What the exercise asks -
Only the line with "green hammer: 1 -> 0" and the lines after it, to the end of the data, should appear in the answer, each reproduced exactly.

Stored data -
________________________________________

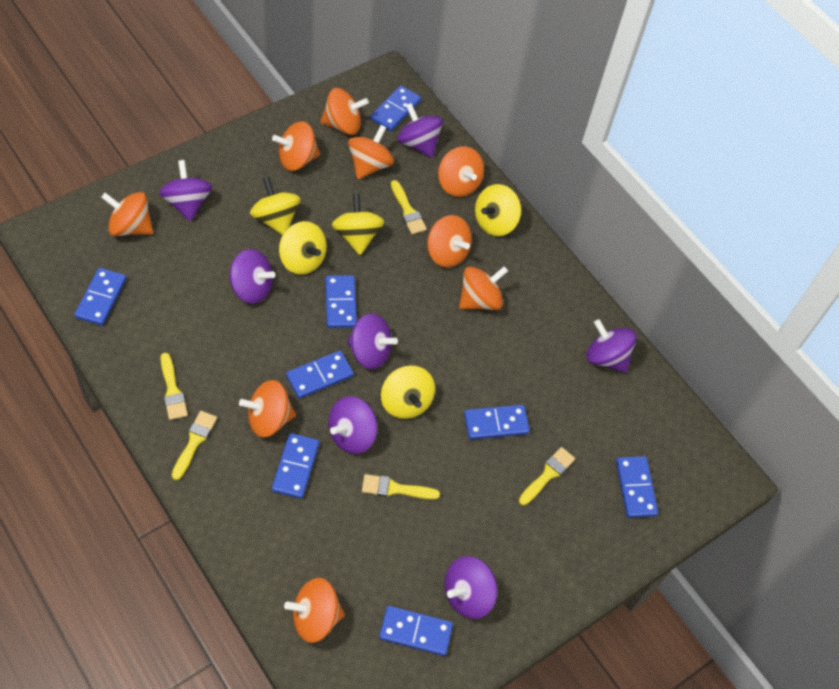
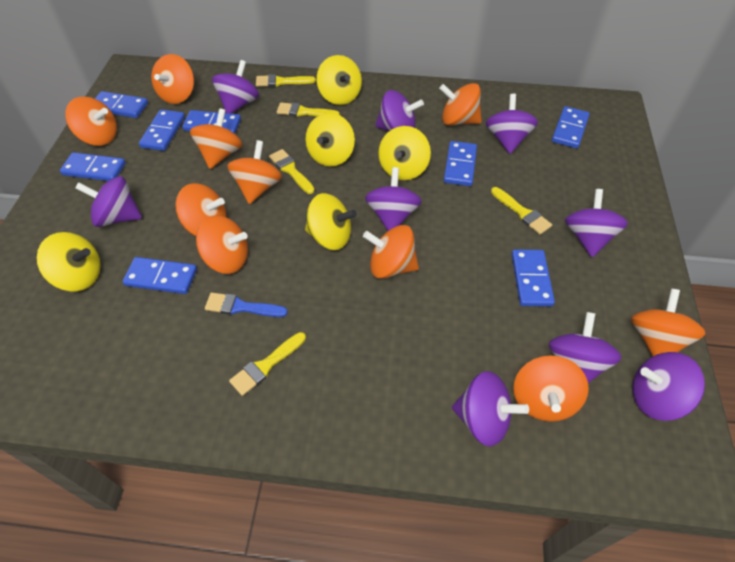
blue brush: 0 -> 1
orange spinning top: 9 -> 10
purple spinning top: 7 -> 9

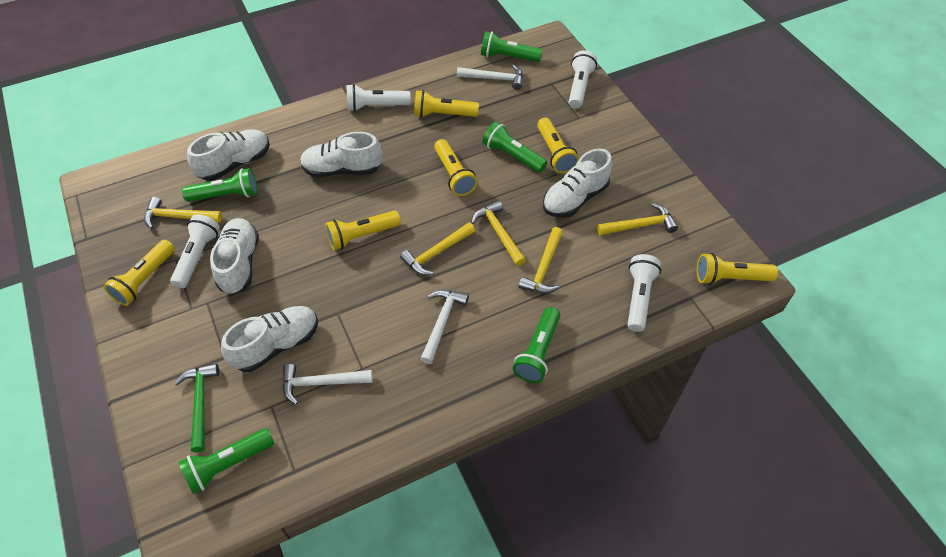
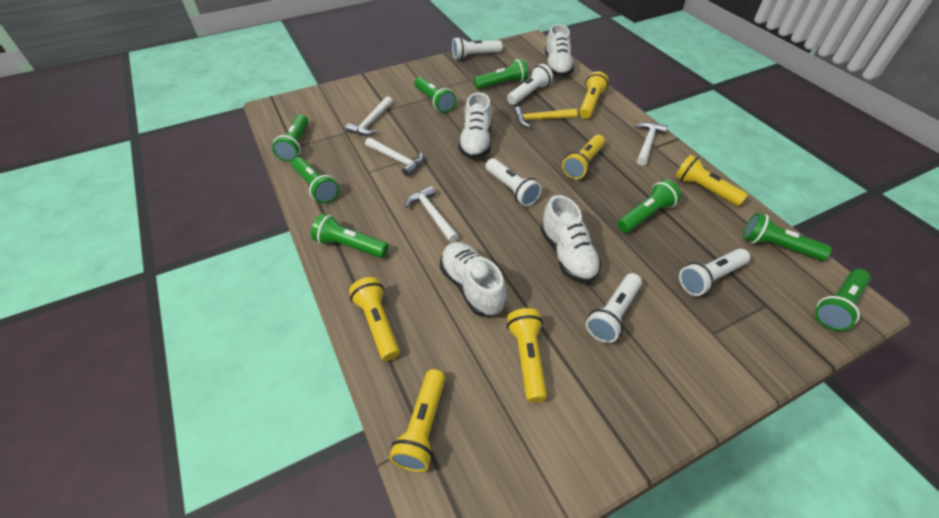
green flashlight: 5 -> 8
green hammer: 1 -> 0
white flashlight: 4 -> 5
white hammer: 3 -> 4
white shoe: 5 -> 4
yellow hammer: 5 -> 1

________________________________________

Written solution -
green hammer: 1 -> 0
white flashlight: 4 -> 5
white hammer: 3 -> 4
white shoe: 5 -> 4
yellow hammer: 5 -> 1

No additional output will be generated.